■ Problem to solve: Copy out the entries that follow exactly, leaving out the pictures.

● ● ● ● ●

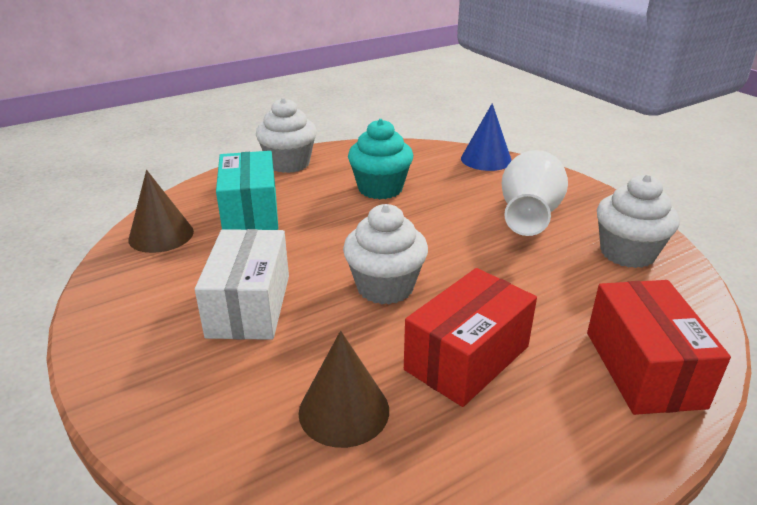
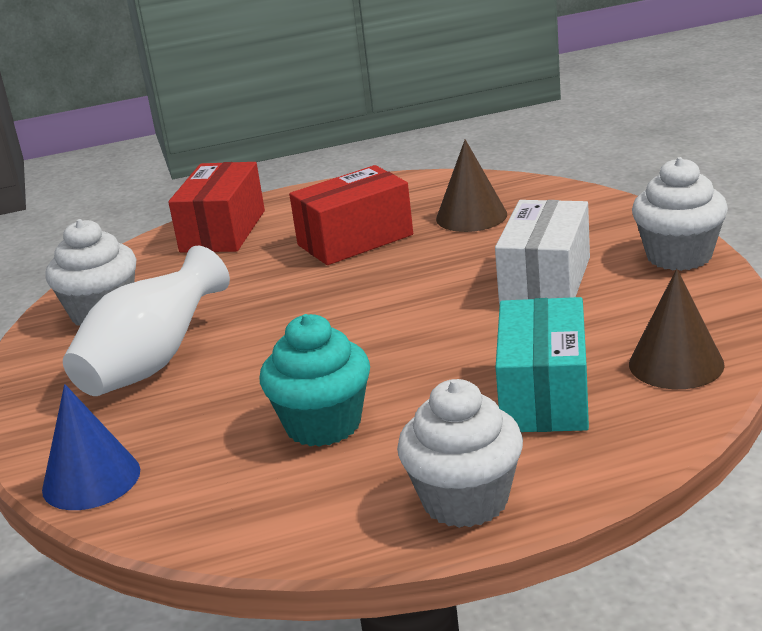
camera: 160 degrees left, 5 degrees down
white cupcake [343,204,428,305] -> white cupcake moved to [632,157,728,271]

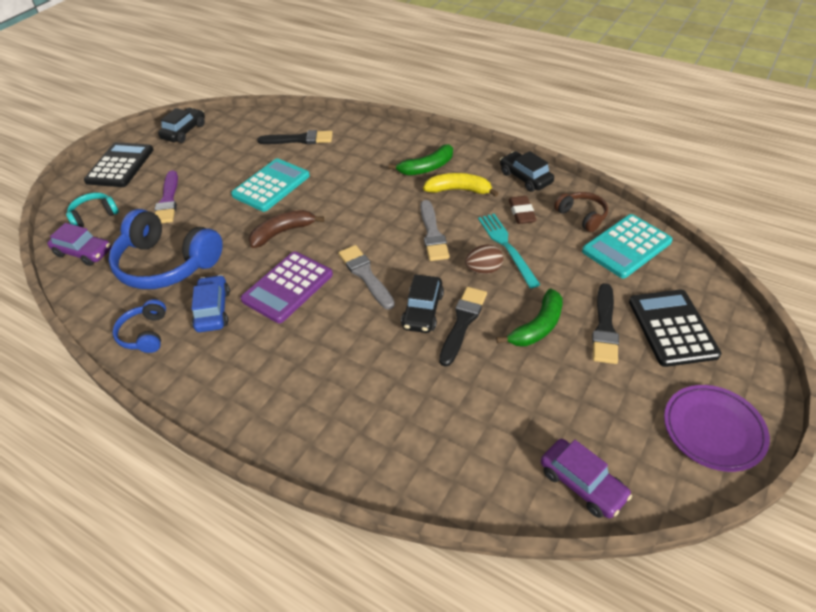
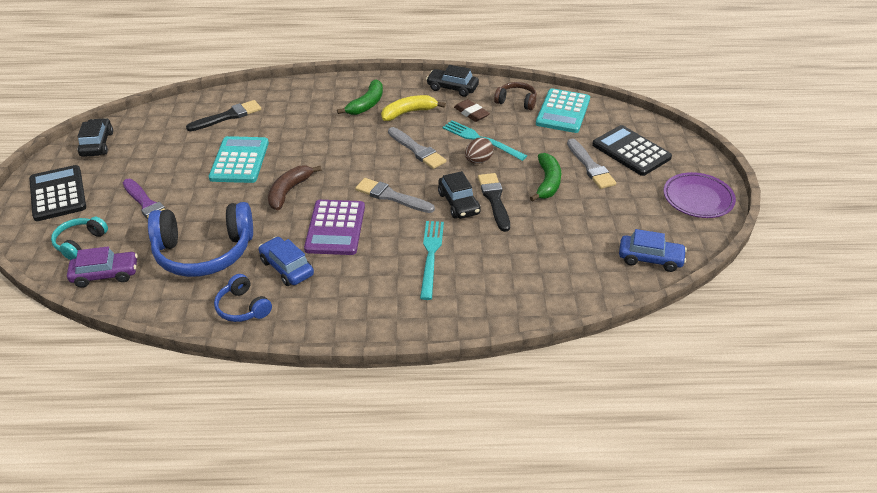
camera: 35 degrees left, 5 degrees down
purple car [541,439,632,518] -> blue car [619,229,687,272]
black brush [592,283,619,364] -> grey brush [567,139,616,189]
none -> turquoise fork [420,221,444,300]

● ● ● ● ●

■ Answer space:
camera: 160 degrees left, 5 degrees down
white cupcake [343,204,428,305] -> white cupcake moved to [632,157,728,271]

camera: 35 degrees left, 5 degrees down
purple car [541,439,632,518] -> blue car [619,229,687,272]
black brush [592,283,619,364] -> grey brush [567,139,616,189]
none -> turquoise fork [420,221,444,300]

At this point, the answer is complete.